» GIVEN RECORDS
* * *

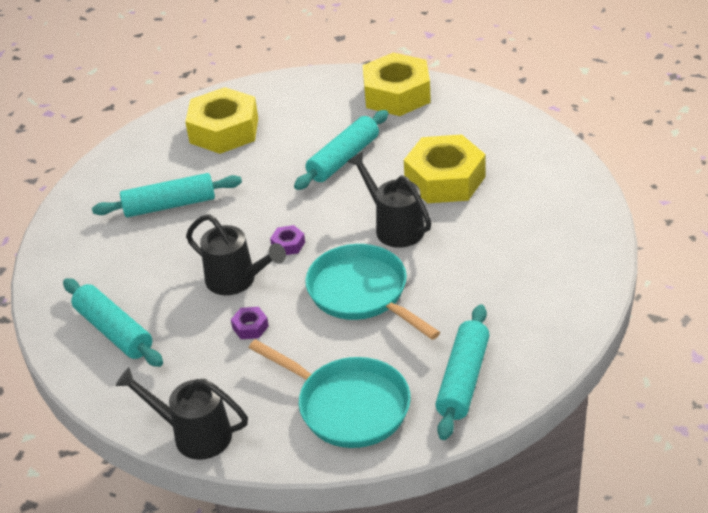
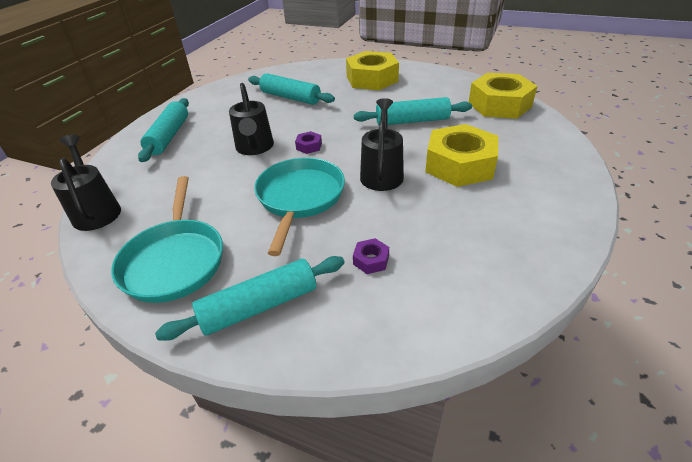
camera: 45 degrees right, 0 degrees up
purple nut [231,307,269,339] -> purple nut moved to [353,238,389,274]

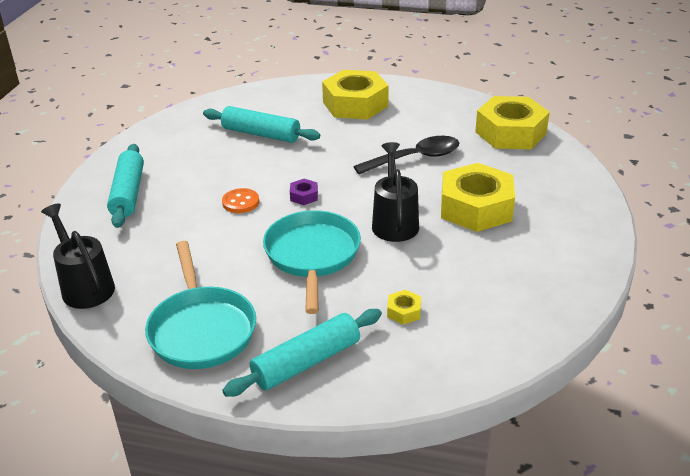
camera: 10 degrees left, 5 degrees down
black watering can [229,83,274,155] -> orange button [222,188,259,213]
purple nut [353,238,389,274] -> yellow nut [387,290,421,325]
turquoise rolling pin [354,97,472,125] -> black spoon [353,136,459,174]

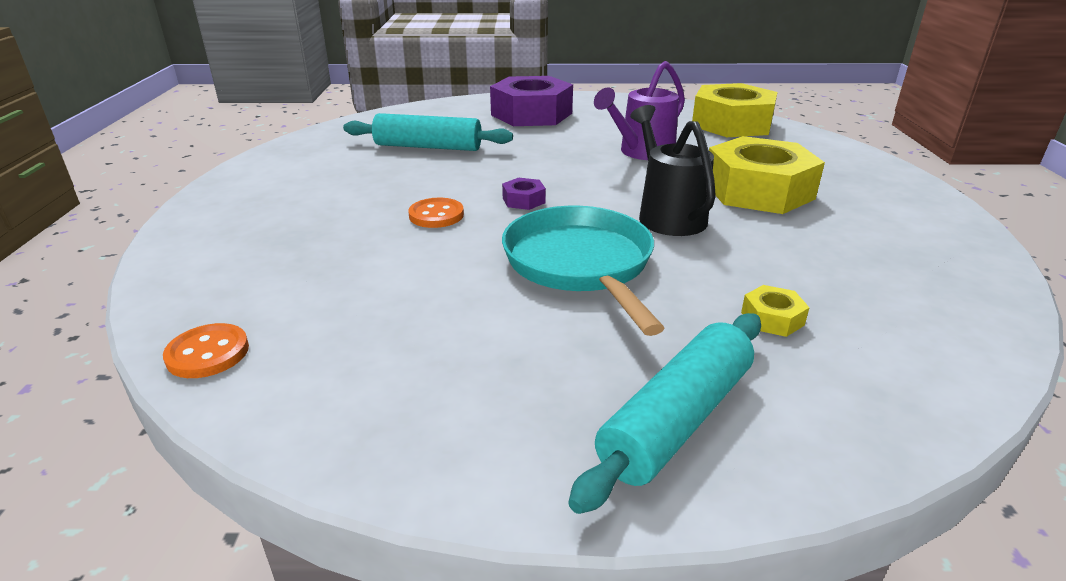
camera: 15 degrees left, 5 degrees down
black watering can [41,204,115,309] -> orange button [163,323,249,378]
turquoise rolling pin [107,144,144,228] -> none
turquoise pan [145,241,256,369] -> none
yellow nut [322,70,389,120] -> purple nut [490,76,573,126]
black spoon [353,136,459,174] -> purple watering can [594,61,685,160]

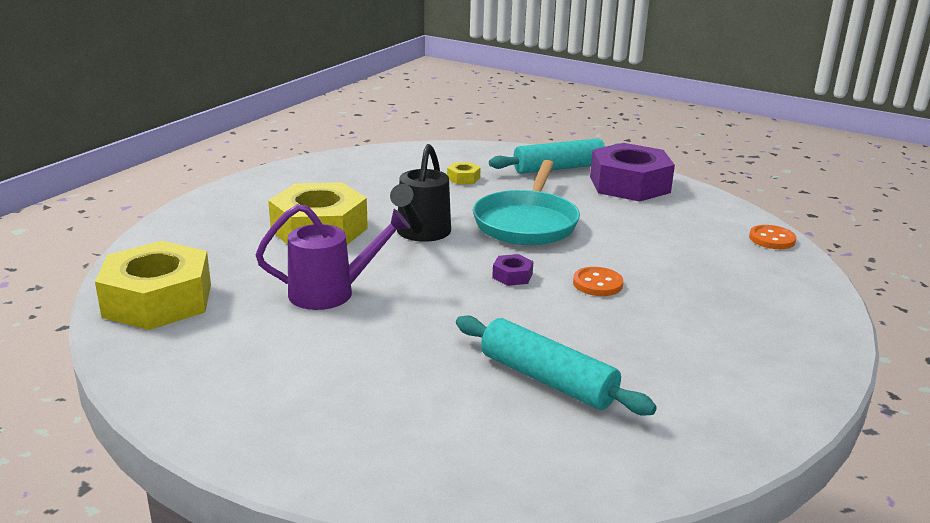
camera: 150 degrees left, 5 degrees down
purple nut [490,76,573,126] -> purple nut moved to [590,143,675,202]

* * *

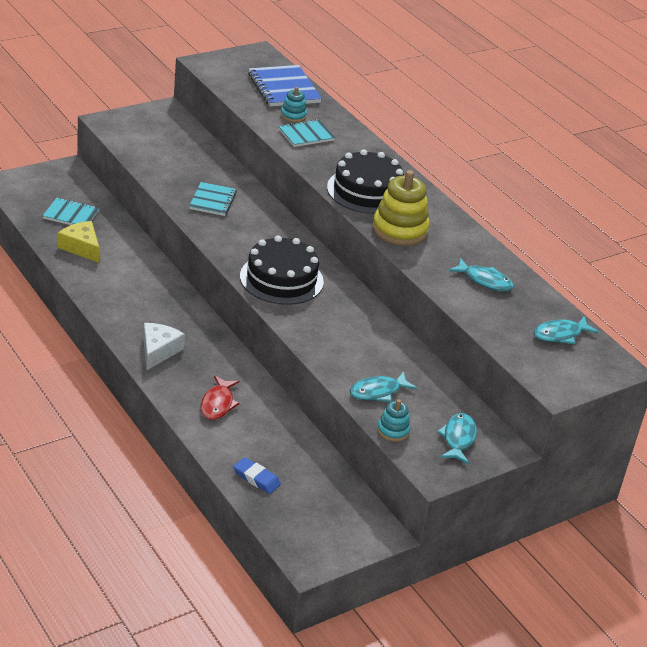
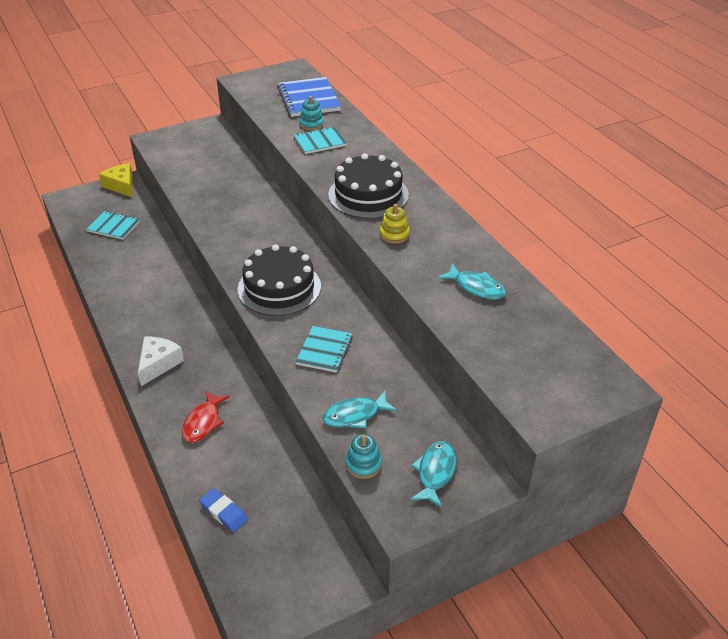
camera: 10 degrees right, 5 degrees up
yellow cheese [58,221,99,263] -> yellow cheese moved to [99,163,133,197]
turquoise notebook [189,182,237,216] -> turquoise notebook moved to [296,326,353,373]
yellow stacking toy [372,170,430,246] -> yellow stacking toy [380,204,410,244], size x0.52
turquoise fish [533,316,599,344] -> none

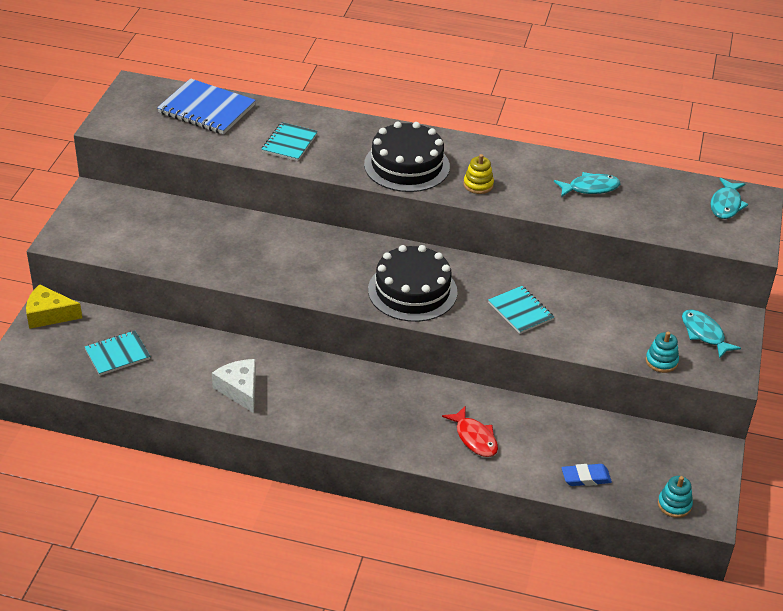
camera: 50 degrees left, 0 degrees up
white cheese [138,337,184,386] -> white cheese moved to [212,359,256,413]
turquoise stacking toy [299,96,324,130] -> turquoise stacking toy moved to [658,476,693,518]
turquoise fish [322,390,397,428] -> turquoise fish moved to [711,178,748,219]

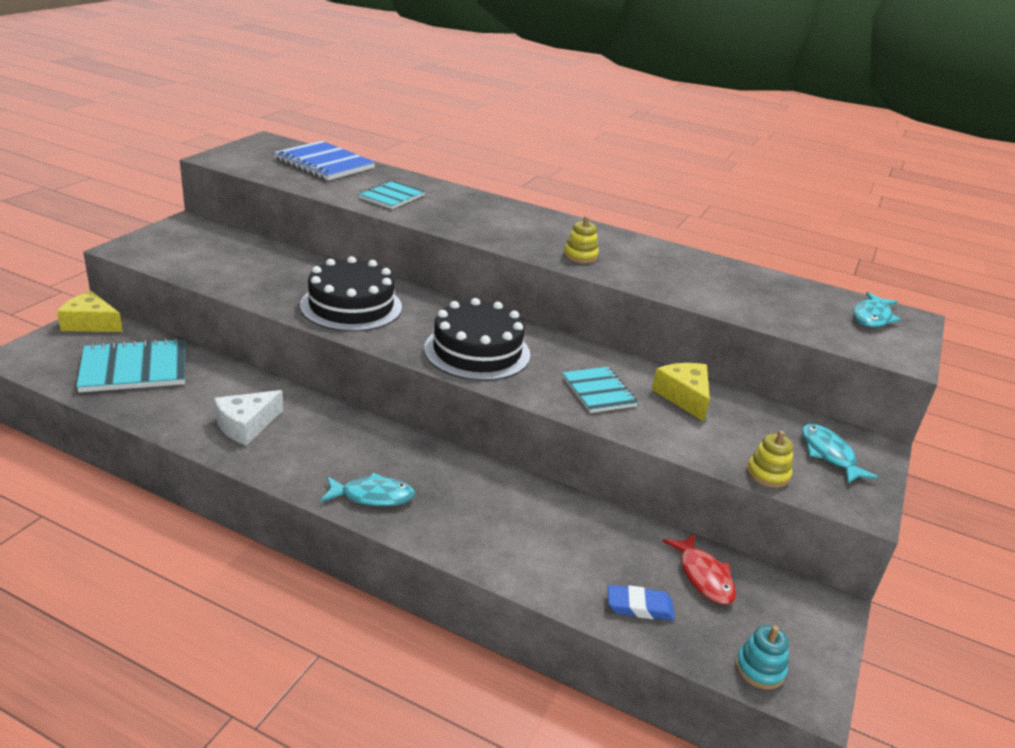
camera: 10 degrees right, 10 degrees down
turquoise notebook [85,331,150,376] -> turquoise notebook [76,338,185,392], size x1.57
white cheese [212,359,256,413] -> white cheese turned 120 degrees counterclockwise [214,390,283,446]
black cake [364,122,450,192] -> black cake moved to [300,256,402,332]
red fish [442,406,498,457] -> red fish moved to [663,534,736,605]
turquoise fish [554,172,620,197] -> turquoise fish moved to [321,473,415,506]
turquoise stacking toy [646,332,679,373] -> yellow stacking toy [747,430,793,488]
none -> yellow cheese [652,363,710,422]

* * *

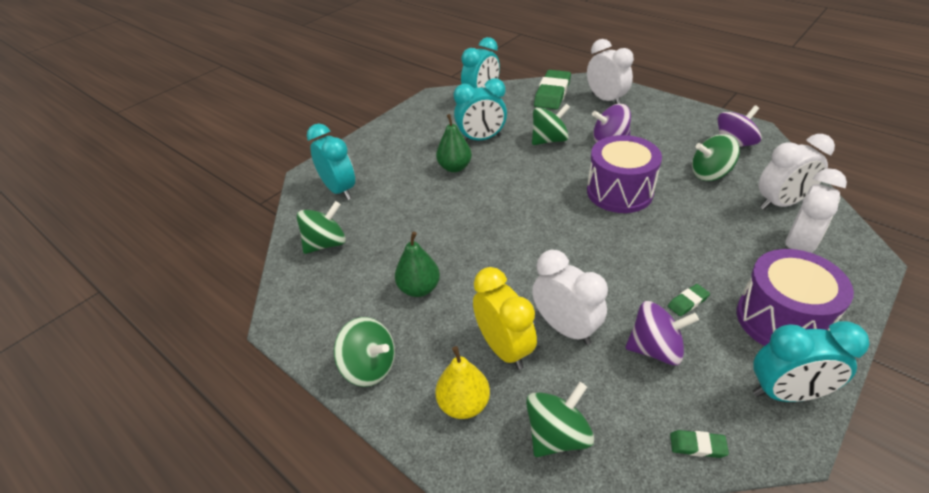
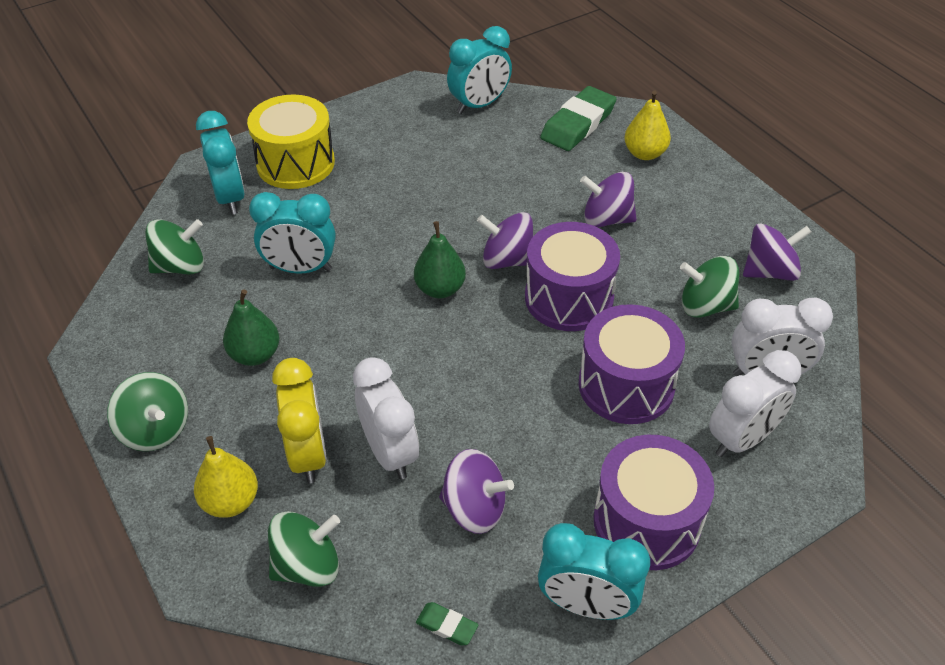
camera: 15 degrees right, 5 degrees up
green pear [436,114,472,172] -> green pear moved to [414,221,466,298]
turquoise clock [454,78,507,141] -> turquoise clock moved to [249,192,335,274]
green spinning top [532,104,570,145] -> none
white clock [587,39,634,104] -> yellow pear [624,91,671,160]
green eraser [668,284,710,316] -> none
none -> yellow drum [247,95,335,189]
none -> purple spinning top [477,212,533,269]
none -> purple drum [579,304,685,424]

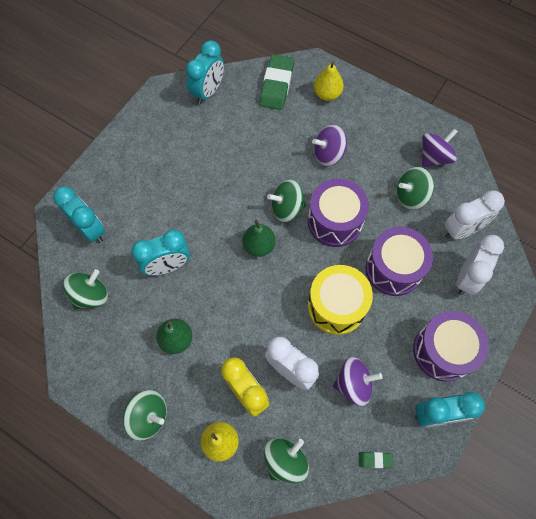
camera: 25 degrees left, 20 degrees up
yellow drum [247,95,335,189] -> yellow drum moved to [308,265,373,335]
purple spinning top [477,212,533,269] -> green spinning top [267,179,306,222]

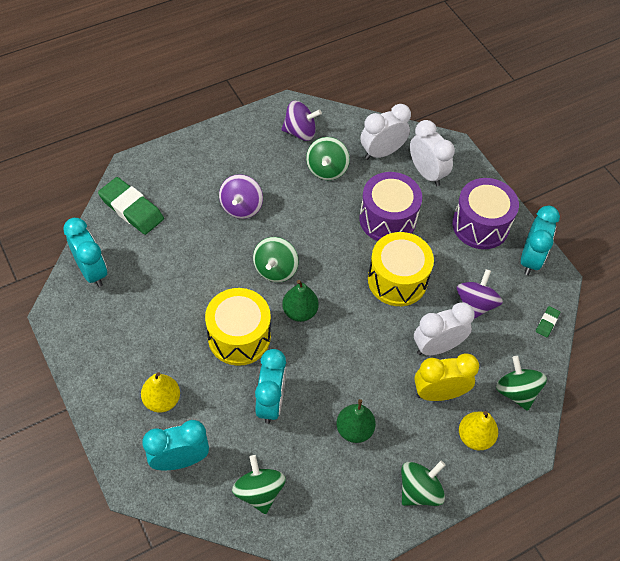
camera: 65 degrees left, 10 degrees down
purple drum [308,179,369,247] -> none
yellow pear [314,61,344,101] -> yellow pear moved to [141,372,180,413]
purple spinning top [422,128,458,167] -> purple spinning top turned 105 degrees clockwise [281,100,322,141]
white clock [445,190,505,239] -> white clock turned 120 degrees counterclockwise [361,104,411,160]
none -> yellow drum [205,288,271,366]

* * *

» ABOUT THIS EXERCISE
Could you set down, exactly as written, the lines above between the one holding "yellow pear [314,61,344,101]" and the one holding "none -> yellow drum [205,288,271,366]", inclusive, and nothing more?

» ANSWER TO THE PROBLEM
yellow pear [314,61,344,101] -> yellow pear moved to [141,372,180,413]
purple spinning top [422,128,458,167] -> purple spinning top turned 105 degrees clockwise [281,100,322,141]
white clock [445,190,505,239] -> white clock turned 120 degrees counterclockwise [361,104,411,160]
none -> yellow drum [205,288,271,366]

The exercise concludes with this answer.